• GIVEN EXERCISE:
Collect every line in the data below that contains the string "kern", and copy each of those lines in full.

• Stored data entries:
====

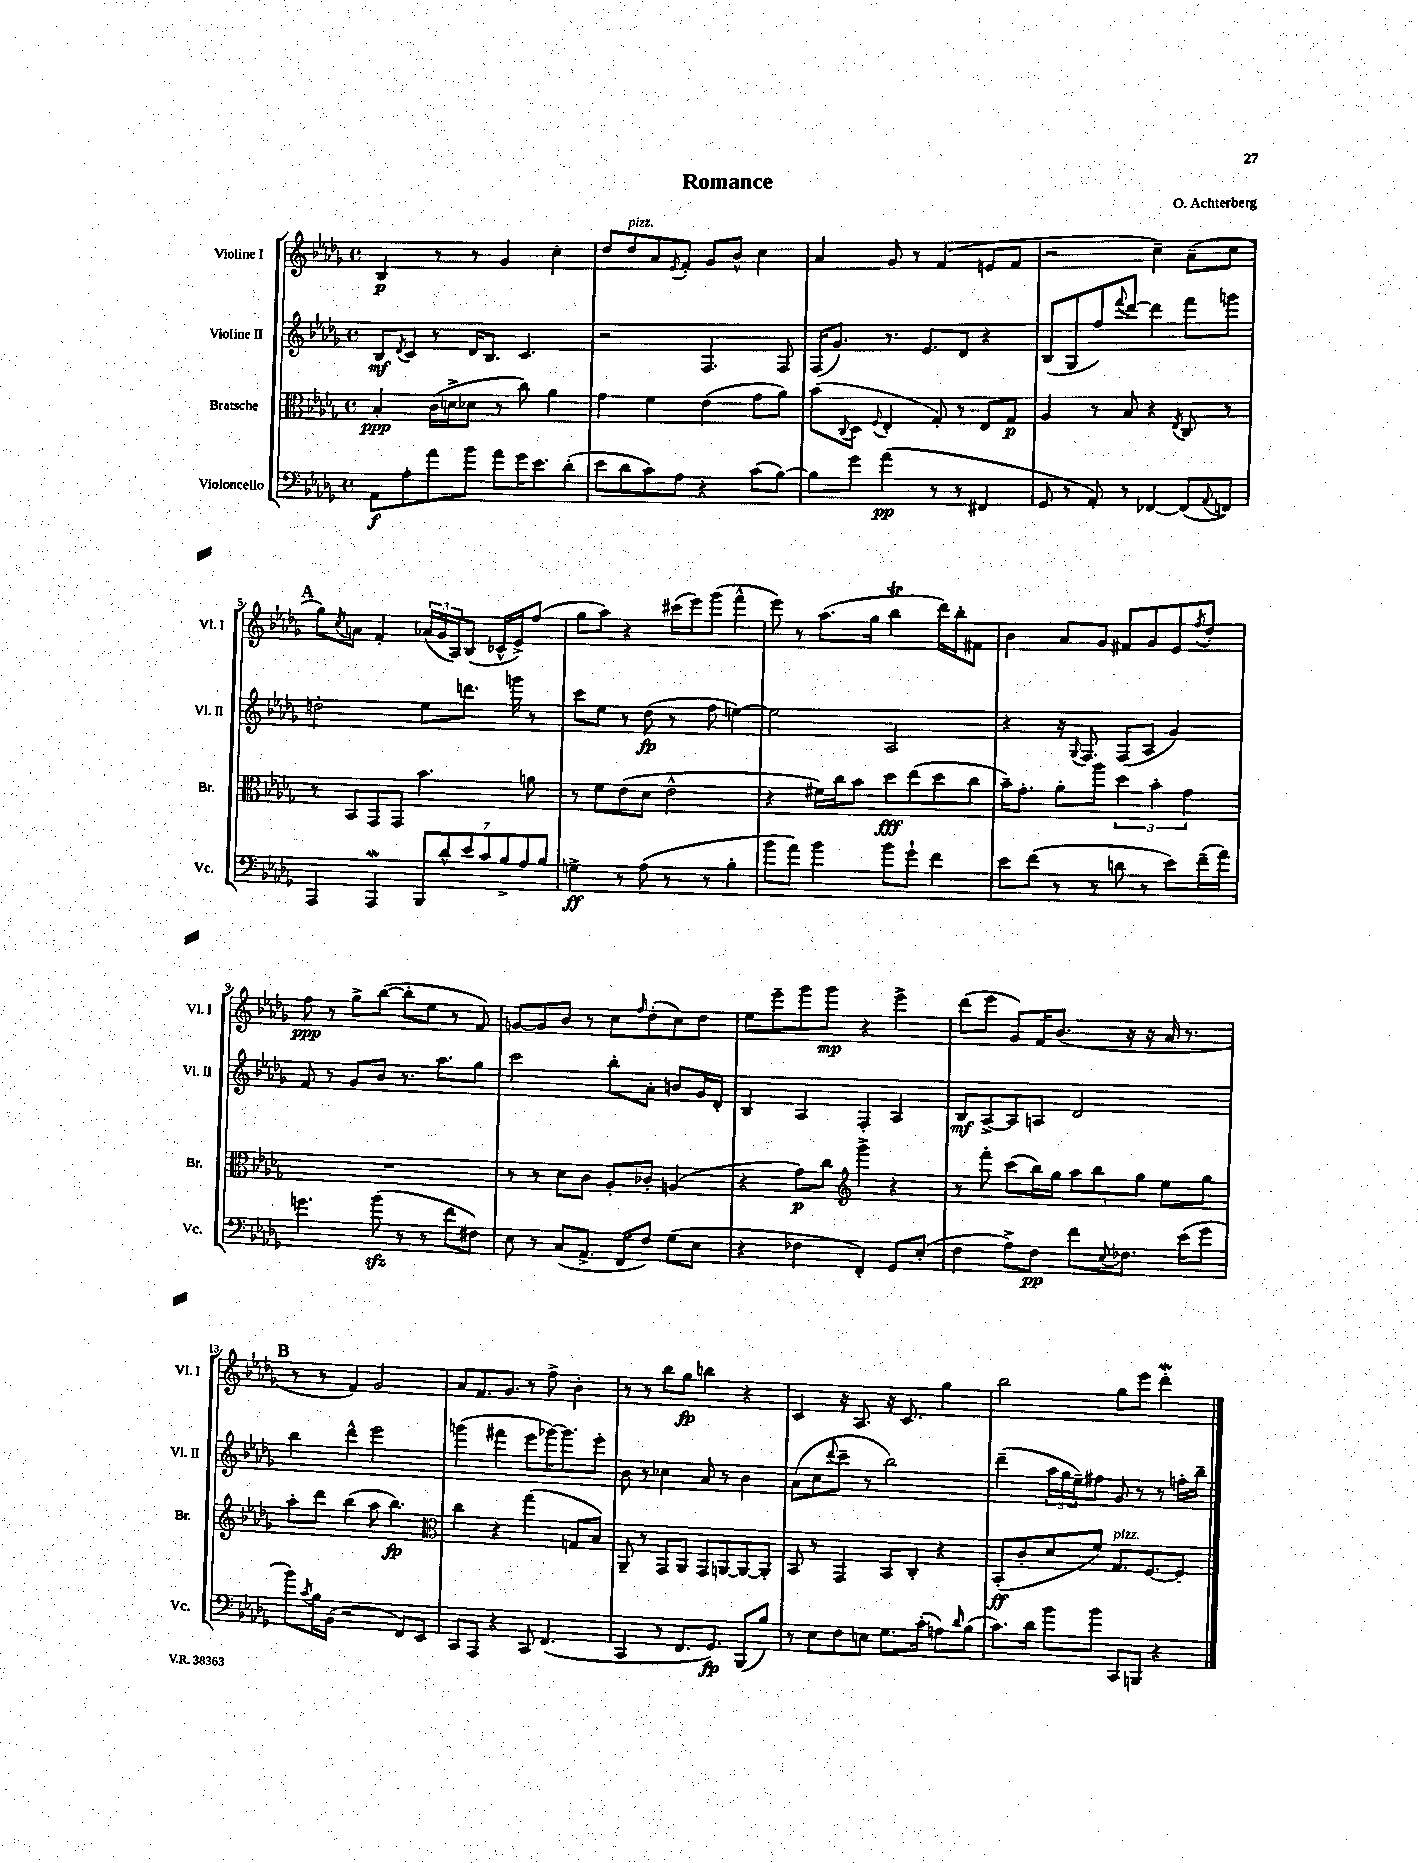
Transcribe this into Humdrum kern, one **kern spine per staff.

**kern	**kern	**kern	**kern
*staff4	*staff3	*staff2	*staff1
*clefF4	*clefC3	*clefG2	*clefG2
*k[b-e-a-d-g-]	*k[b-e-a-d-g-]	*k[b-e-a-d-g-]	*k[b-e-a-d-g-]
*M4/4	*M4/4	*M4/4	*M4/4
*met(c)	*met(c)	*met(c)	*met(c)
8AA-	4B-'	8B-	4B-
.	.	8qd-	.
8A-'	.	8c	.
8a-	(16c	8r	8r
.	16d^	.	.
8b-	8d-	16d-	8r
.	.	8.B-	.
8a-	8r	.	4g-
16g-	8cc)	4.c	.
8.e-	.	.	.
.	4a-	.	4cc'
(8d-'	.	.	.
=	=	=	=
8e-	4g-	2r	8dd-
8d-	.	.	8dd-
8c)	4f	.	8a-
.	.	.	8qe-
8A-	.	.	8f'
4r	(4e-	4.F	8g-
.	.	.	8b-^^
(8c	8g-	.	4cc
[8B-)	8a-)	8F	.
=	=	=	=
8B-]	(8b-	(16F	4a-
.	.	8.g-)	.
.	8qqC	.	.
8g-	8D-	.	.
.	8qqF	.	.
(4a-	4E-'	8.r	8g-
.	.	.	8r
.	.	8.e-	.
8r	8G-')	.	(4f
8r	8r	8d-	.
4FF#	8E-	4r	8e
.	8G-	.	8f
=	=	=	=
8GG-	4A-	(8B-	2r
8r	.	8G-	.
8AA-')	8r	8ff)	.
.	.	8qqfff	.
8r	8B-	[8ddd-	.
[4FF-	4r	4ddd-]	4cc~)
.	8qE-	.	.
(8FF-]	8C	8fff	(8a-~
8qqAA-	.	.	.
8FF)	8r	8ggg	8cc
=	=	=	=
4AAA-	8r	2dd'	8gg-)
.	.	.	8qcc
.	8BB-	.	8a
4AAA-	8GG-	.	4f'
.	8GG-	.	.
14BBB-	4.b-	8ee-	(24a-
.	.	.	24g-
14d-^^	.	.	.
.	.	.	24A-)
.	.	8.ddd	(8B-
14e-	.	.	.
14c	.	.	.
.	.	.	16c-^^
14B-^	.	.	.
.	.	16ggg	16e-^)
14A-	.	.	.
.	8a	8r	(8ff
14B-	.	.	.
=	=	=	=
4G^	8r	8ccc	8gg-
.	8f	8ee-	8aa-)
8r	(8e-	8r	4r
(8A-	8d-	(8dd-	.
8r	2e-^^	8r	(16ccc#
.	.	.	16eee-)
8r	.	8ff	(8ggg-
4B-'	.	[4ee)	4fff^^
=	=	=	=
8b-	4r	2ee]	8eee-)
8a-)	.	.	8r
4b-	16f#)	.	(8.aa-
.	16cc	.	.
.	8b-	.	.
.	.	.	16gg-
8b-	8dd-	2A-	4bb-
8g-`	(8ee-	.	.
4f	8dd-	.	16ddd-)
.	.	.	16bb-'
.	8cc	.	8f#
=	=	=	=
8e-	16b-~)	4r	4b-
.	8.g-'	.	.
(8f	.	.	.
8r	8a-'	16r	8a-
.	.	8qqG-	.
.	.	8.F	.
8r	8aa-	.	8g-
8d	6dd-	(8F	8f#
8r	.	8A-	8g-
.	6b-'	.	.
8e-)	.	4g-)	8e-
.	6g-	.	.
.	.	.	8qff
(16f~	.	.	8dd-'
16a-)	.	.	.
=	=	=	=
4.g	1r	8f	8ff
.	.	8r	8r
.	.	8g-	8gg-^
(8b-	.	8b-	([8bb-
8r	.	8.r	8bb-']
8r	.	.	8ee-
.	.	8.aa-	.
8f	.	.	8r
8F#)	.	8gg-	8f)
=	=	=	=
8E-	8r	2ccc	[8g
8r	8r	.	8g]
(8C	8d-	.	8b-
8.AA-^	8c	.	8r
.	8A-'	8bb-'	8cc
16FF	.	.	.
.	.	.	16qqff
8F)	8c-'	8a-'	(8dd-'
(8G-	(4A	8b	8cc)
8E-	.	16g-	8dd-
.	.	16d-'	.
=	=	=	=
4r	4r	4B-	8ee-
.	.	.	8eee-~
4F-	8g-)	4A-	8ggg-
.	8cc	.	8ggg-
*	*clefG2	*	*
4FF')	4ggg-^	4F'	4r
8GG-	4r	4A-	4eee-^
(8E-'	.	.	.
=	=	=	=
4F	8r	8B-	(8ddd-
.	8fff'	[8A-^	8eee-
8A-^)	(8ccc	8A-]	8g-)
8F	16bb-)	8A	16f
.	16gg-	.	(8.b-
8f	12aa-	2d-	.
.	12bb-	.	.
8qqE-	.	.	.
8.F-	.	.	16r
.	12gg-	.	.
.	.	.	16r
.	8ee-	.	16a-
(16e-	.	.	8.r
8g-	8gg-	.	.
=	=	=	=
8b-)	8aa-'	4bb-	8r
8qc	.	.	.
16B-	8ddd-	.	8r
(16BB-	.	.	.
2r	(4bb-	4ddd-^^	4f)
.	8aa-	2eee-	2g-
.	4.bb-)	.	.
8FF)	.	.	.
8EE-	.	.	.
=	=	=	=
*	*clefC3	*	*
8CC	4cc	(4ggg	8a-
8AAA-	.	.	8.f
4r	4r	4fff#	.
.	.	.	8.g-
8CC	(4gg-	8eee-	8r
(4.FF	.	[16ggg-)	8ff^
.	.	8.ggg-]	.
.	8G	.	4b-'
.	8B-)	8eee-'	.
=	=	=	=
4CC	8AA-~	8b-	8r
.	8r	8r	8r
8r	8GG-	4cc-	8bb-
8.FF	8AA-	.	8gg-
.	8GG-	8a-	4bb
8.GG-)	.	.	.
.	[8AA	8r	.
(8BBB-	8AA_	4b-	4r
8B-)	8AA']	.	.
=	=	=	=
8r	8BB-	(8a-	4c
8E-	8r	8cc	.
.	.	8qqddd-	.
8F	4GG-	8ccc~	16r
.	.	.	8.A-
8E	.	8r	.
8.G-	8BB-	2bb-)	16r
.	.	.	8.c
.	8C'	.	.
(16c'	.	.	.
8A)	4r	.	4gg-
16qqd-	.	.	.
(8B-	.	.	.
=	=	=	=
8.c)	(8BB-'	(4ddd-~	2bb-
.	8c'	.	.
16d-	.	.	.
8b-	8d-	24aa-	.
.	.	24gg-	.
.	.	24ee-~)	.
8b-	8f)	8ff#	.
8CC	8.G-	8g-	8gg-
8BBB	.	8r	8eee-
.	[8.F	.	.
4r	.	8r	4ddd-'
.	8F']	16ff'	.
.	.	16bb-~	.
==	==	==	==
*-	*-	*-	*-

====

• EXERCISE RESPONSE:
Transcribe this into Humdrum kern, one **kern spine per staff.
**kern	**kern	**kern	**kern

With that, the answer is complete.